Instructions for the task: Count every line in the entries that follow where the word "appeared" appears, then state only the total.

Information given:
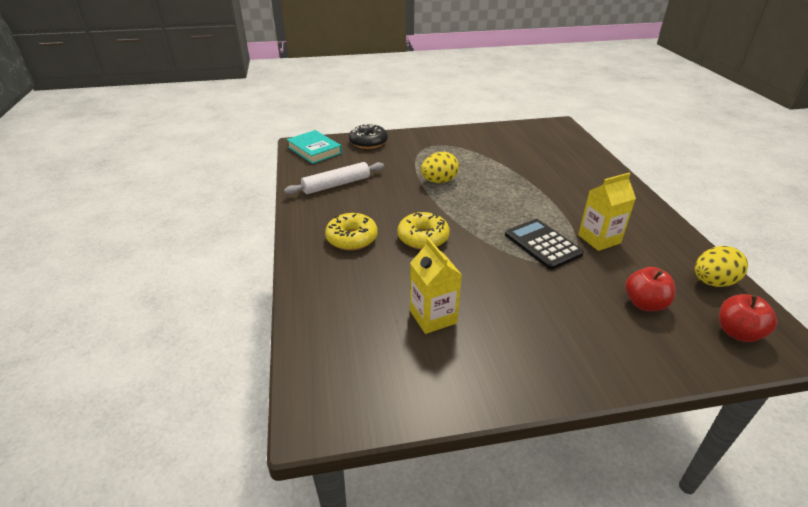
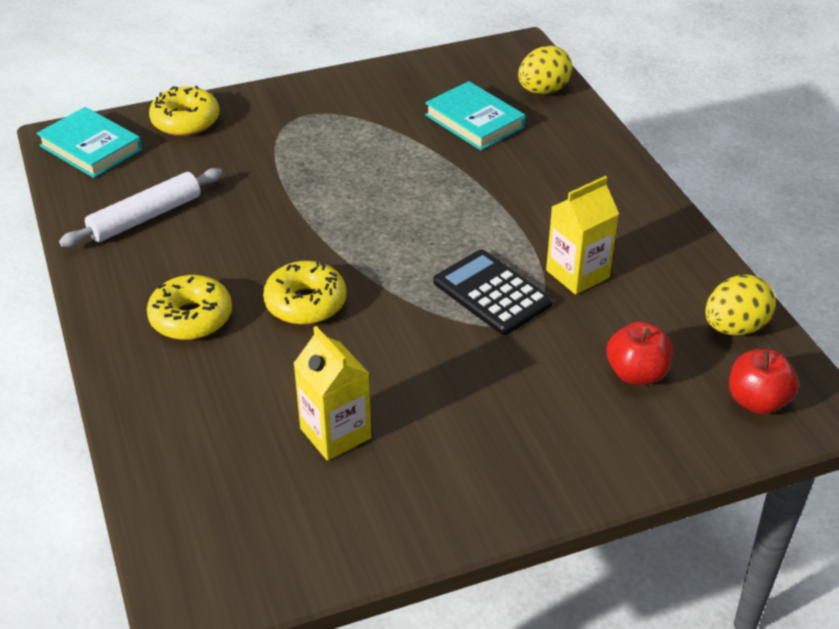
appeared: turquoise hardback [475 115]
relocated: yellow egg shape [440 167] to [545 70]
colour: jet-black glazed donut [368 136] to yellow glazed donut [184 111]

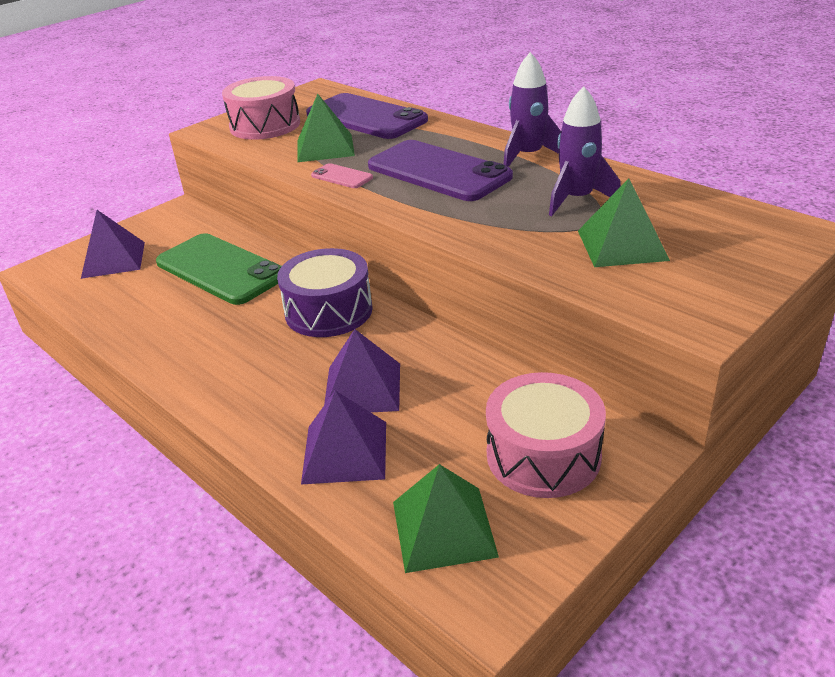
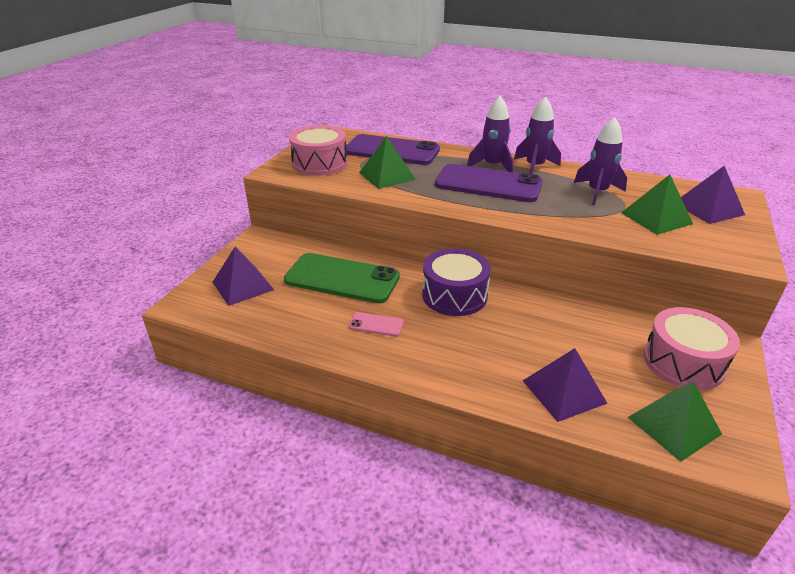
appeared: purple rocket [490 134]
relocated: pink mobile phone [342 175] to [376 324]; purple pyramid [362 370] to [713 195]

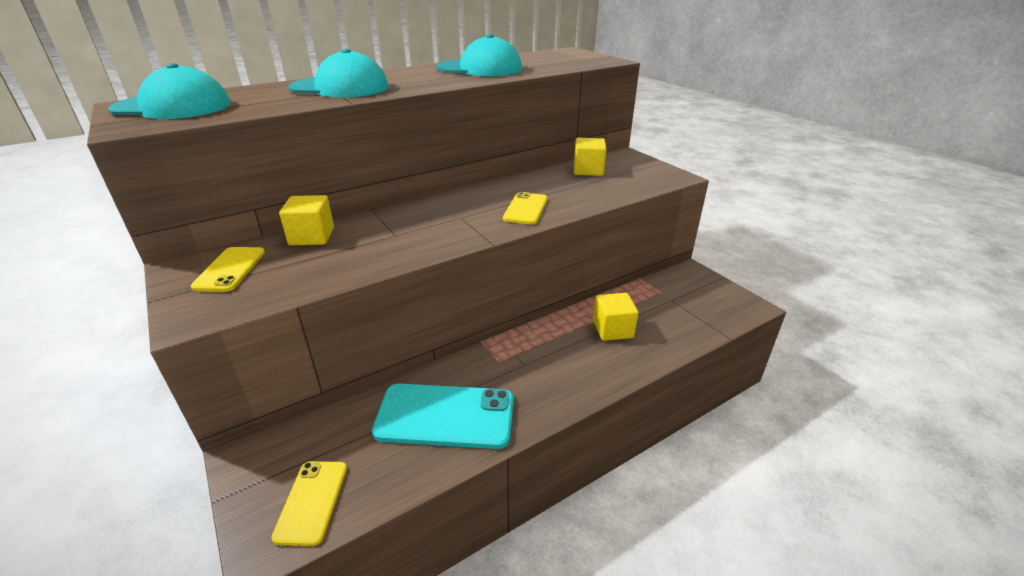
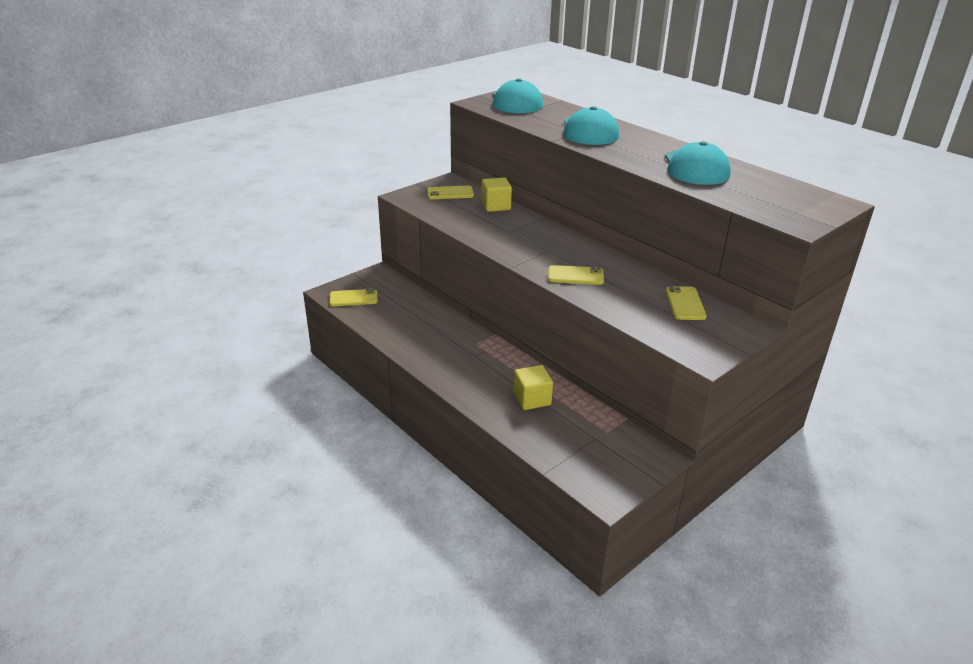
missing: turquoise mobile phone [443 416]
exchanged: yellow solid cube [590 157] to yellow mobile phone [686 303]

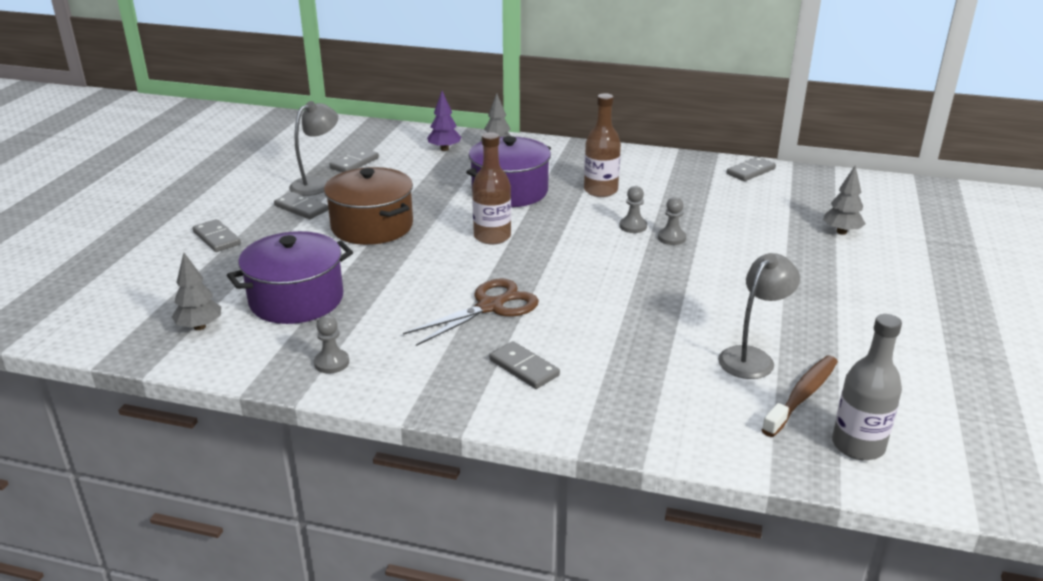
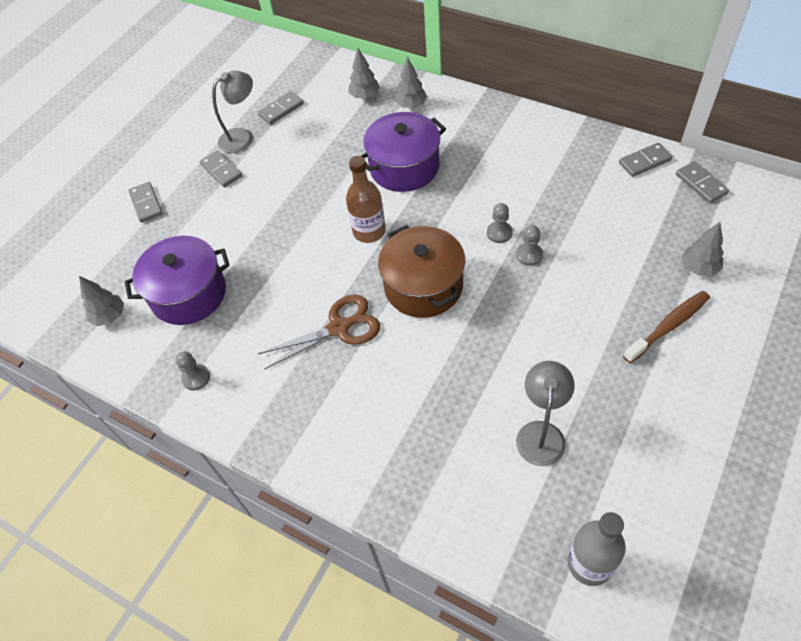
missing: brown bottle [602 145]
relocated: brown stockpot [368 206] to [421 271]; brown dental brush [800 396] to [666 327]; ash-grey domino tile [524 365] to [702 182]
colour: purple tree [444 121] to ash-grey tree [364 73]
spun: ash-grey desk lamp [759 316] = [545 413] 45 degrees counterclockwise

Result of this exercise: 2